#### Information
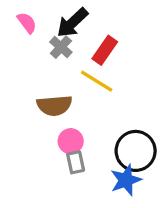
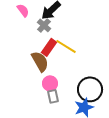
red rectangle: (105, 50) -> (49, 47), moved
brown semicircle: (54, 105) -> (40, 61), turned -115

--

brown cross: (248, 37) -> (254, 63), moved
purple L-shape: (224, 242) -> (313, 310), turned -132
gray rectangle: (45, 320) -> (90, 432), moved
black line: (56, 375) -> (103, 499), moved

==

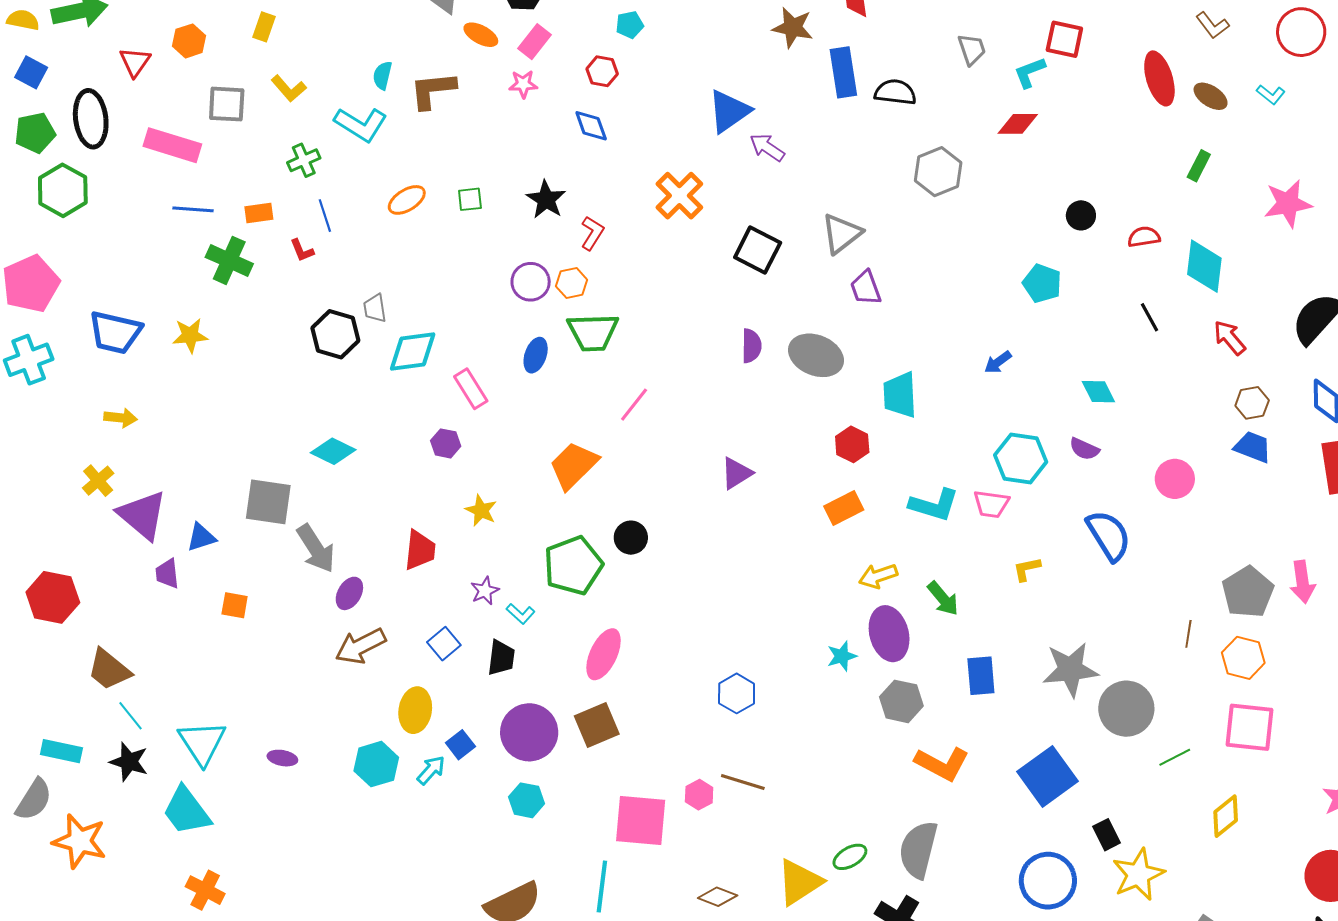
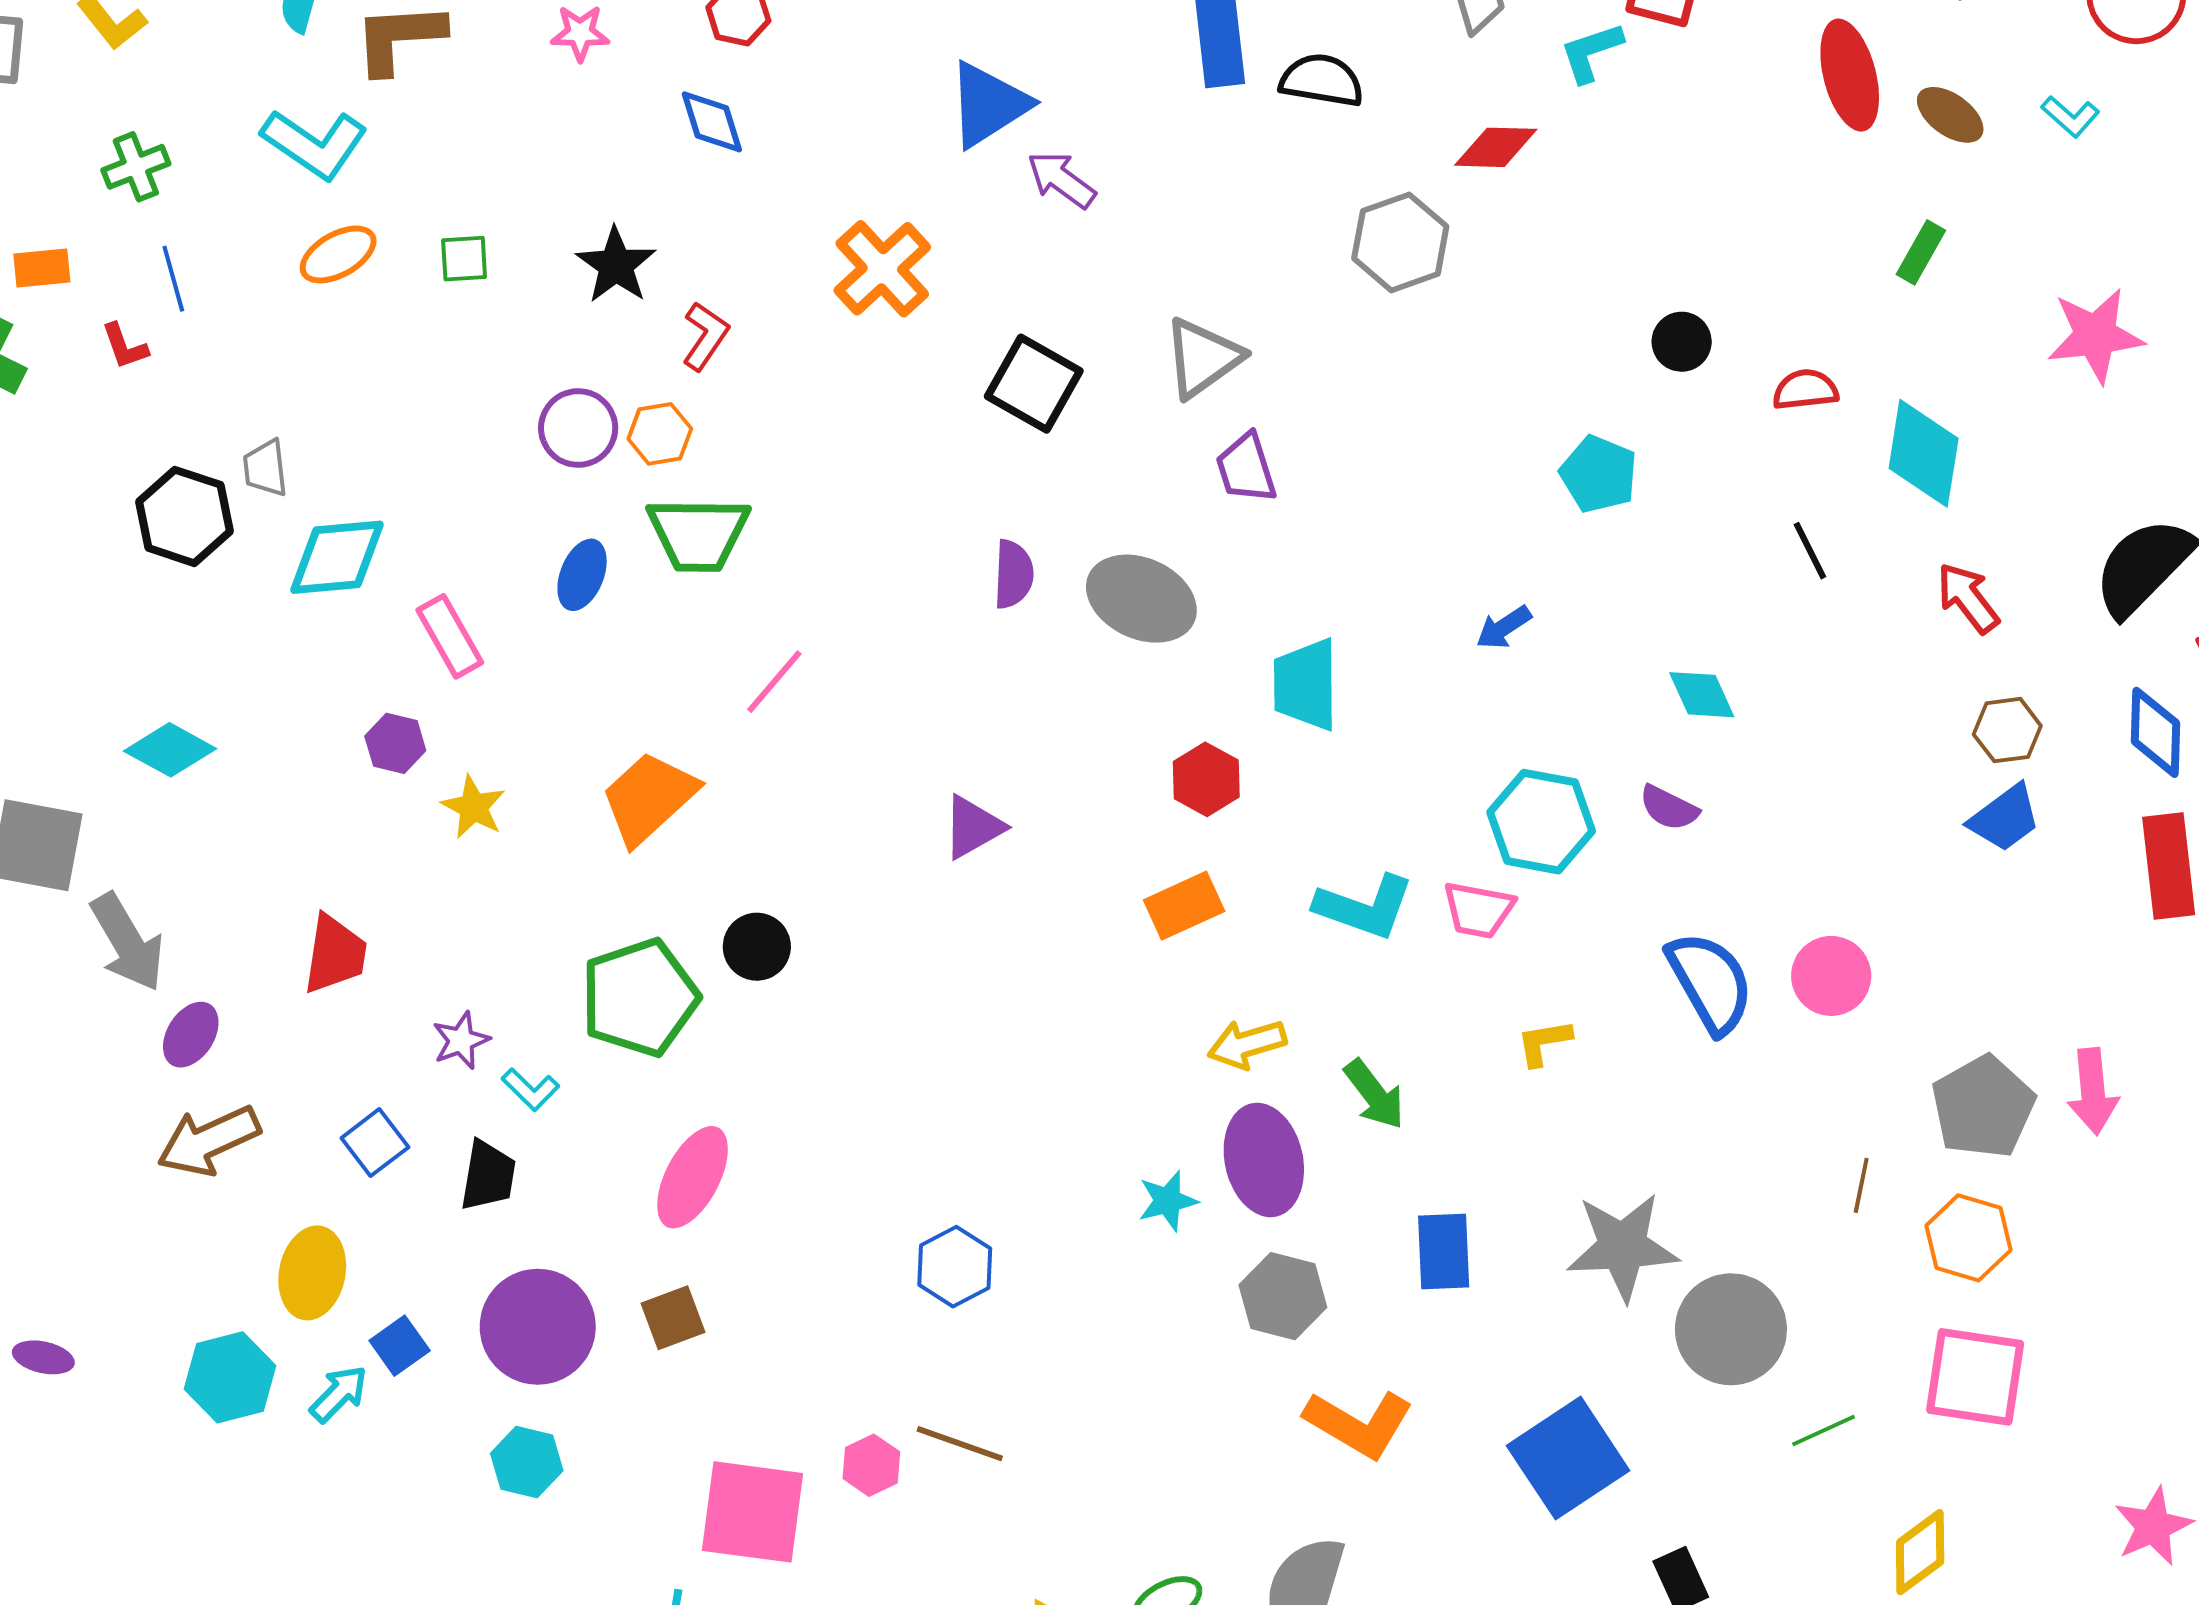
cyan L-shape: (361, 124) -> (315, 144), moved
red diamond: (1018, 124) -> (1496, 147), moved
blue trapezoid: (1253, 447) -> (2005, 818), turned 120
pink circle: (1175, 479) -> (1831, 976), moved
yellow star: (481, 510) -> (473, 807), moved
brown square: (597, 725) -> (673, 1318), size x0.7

#### Required work
Scan the records above for the lines holding "yellow star: (481, 510) -> (473, 807), moved" and "brown square: (597, 725)". Transcribe those two and every line between them word for word, and no others.

#### Expected answer
yellow star: (481, 510) -> (473, 807), moved
brown square: (597, 725) -> (673, 1318), size x0.7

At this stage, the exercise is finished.